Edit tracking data
:::::

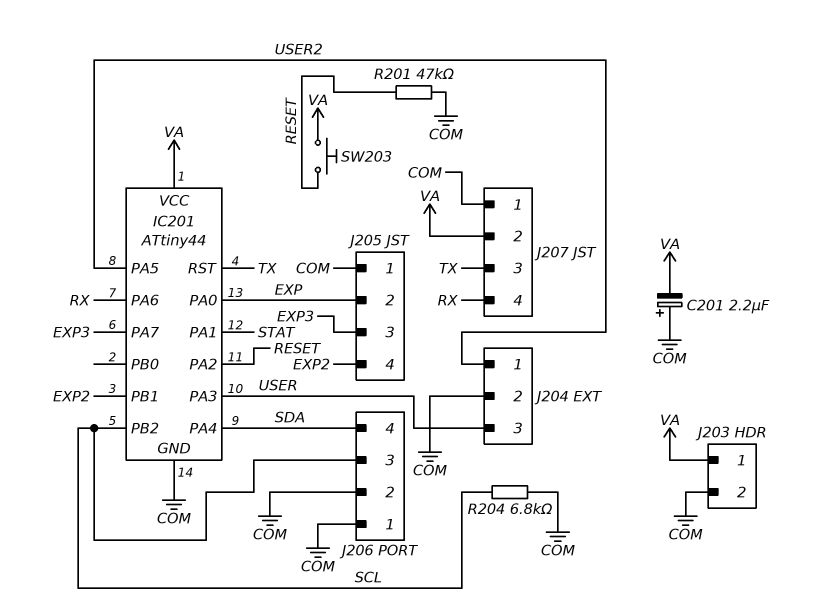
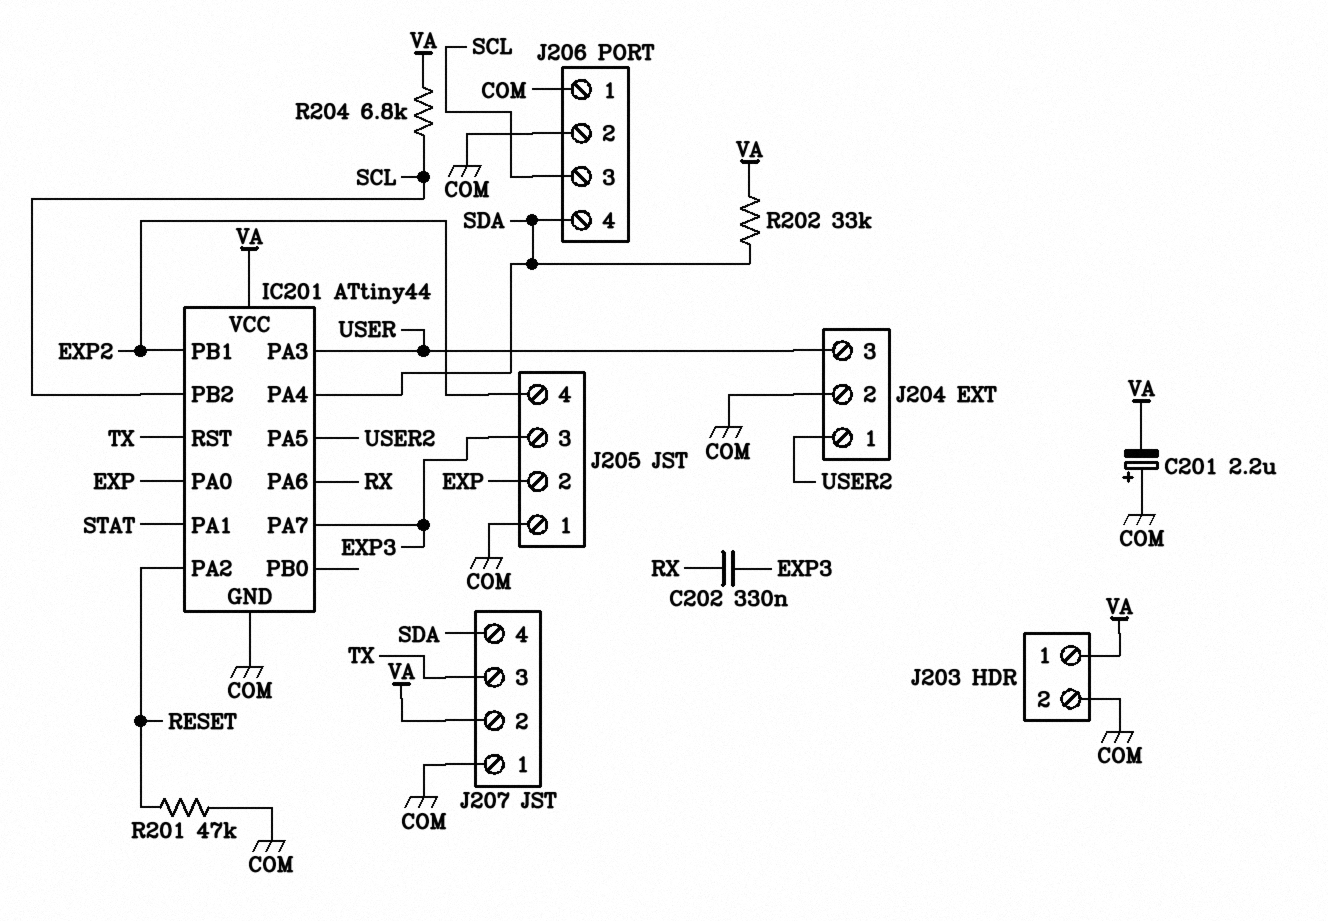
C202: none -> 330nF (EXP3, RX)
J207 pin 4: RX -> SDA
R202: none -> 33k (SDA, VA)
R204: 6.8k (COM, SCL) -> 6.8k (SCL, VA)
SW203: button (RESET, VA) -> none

:::::

#### [Work task]
Return each line above word for word. Skip the pictures.

#### [Exercise solution]
C202: none -> 330nF (EXP3, RX)
J207 pin 4: RX -> SDA
R202: none -> 33k (SDA, VA)
R204: 6.8k (COM, SCL) -> 6.8k (SCL, VA)
SW203: button (RESET, VA) -> none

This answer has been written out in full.